*Job item*. Go line by line through the records below. Copy whichever lines contain the string "right".

------ Recorded information

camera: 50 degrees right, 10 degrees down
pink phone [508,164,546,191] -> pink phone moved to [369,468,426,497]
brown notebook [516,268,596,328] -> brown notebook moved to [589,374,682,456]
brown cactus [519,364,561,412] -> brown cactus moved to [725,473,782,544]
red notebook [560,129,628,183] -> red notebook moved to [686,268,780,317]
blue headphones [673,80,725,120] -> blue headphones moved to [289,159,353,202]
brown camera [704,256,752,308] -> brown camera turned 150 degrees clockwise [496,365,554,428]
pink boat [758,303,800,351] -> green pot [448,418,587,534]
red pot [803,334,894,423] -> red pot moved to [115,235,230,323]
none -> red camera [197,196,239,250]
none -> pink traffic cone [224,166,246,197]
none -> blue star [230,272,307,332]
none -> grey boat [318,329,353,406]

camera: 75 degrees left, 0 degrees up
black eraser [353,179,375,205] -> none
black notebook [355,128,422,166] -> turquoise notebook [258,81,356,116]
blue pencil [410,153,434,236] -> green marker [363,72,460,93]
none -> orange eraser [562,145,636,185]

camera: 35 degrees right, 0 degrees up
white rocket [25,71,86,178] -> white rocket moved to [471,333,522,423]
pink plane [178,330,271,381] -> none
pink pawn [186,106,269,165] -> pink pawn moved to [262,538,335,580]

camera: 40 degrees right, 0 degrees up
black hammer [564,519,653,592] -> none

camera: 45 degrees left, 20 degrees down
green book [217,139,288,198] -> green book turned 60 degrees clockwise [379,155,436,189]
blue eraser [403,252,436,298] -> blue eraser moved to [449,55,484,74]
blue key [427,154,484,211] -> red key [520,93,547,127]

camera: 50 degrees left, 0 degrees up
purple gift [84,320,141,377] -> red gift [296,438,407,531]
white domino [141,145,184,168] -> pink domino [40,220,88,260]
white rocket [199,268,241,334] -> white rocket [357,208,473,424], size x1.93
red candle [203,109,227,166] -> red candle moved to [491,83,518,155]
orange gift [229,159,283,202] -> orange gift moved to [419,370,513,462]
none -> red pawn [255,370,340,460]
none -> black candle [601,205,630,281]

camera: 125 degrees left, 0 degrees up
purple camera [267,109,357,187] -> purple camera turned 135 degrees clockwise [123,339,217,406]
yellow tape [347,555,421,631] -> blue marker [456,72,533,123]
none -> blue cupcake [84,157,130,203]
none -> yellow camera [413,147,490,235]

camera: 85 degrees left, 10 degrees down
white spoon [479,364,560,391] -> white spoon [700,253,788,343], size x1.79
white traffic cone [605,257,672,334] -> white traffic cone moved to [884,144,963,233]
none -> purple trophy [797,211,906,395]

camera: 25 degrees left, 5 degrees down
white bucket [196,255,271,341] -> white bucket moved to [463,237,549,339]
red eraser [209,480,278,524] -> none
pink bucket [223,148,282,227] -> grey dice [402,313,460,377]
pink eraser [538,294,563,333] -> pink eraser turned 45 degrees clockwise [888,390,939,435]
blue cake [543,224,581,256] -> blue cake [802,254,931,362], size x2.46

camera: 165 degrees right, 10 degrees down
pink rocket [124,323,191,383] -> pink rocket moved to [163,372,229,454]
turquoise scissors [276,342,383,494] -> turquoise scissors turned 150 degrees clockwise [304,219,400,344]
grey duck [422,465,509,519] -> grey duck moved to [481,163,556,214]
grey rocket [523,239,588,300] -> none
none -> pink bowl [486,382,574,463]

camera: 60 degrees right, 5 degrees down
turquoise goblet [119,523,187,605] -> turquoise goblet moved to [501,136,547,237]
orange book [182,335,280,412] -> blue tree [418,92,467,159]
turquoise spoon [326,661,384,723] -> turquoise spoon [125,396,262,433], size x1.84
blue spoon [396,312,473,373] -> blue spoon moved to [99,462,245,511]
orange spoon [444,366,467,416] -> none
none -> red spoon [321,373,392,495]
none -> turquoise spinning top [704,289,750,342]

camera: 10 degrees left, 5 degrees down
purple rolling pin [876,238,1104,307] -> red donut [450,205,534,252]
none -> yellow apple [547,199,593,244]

------------

*Task output*.
camera: 50 degrees right, 10 degrees down
camera: 35 degrees right, 0 degrees up
camera: 40 degrees right, 0 degrees up
camera: 165 degrees right, 10 degrees down
camera: 60 degrees right, 5 degrees down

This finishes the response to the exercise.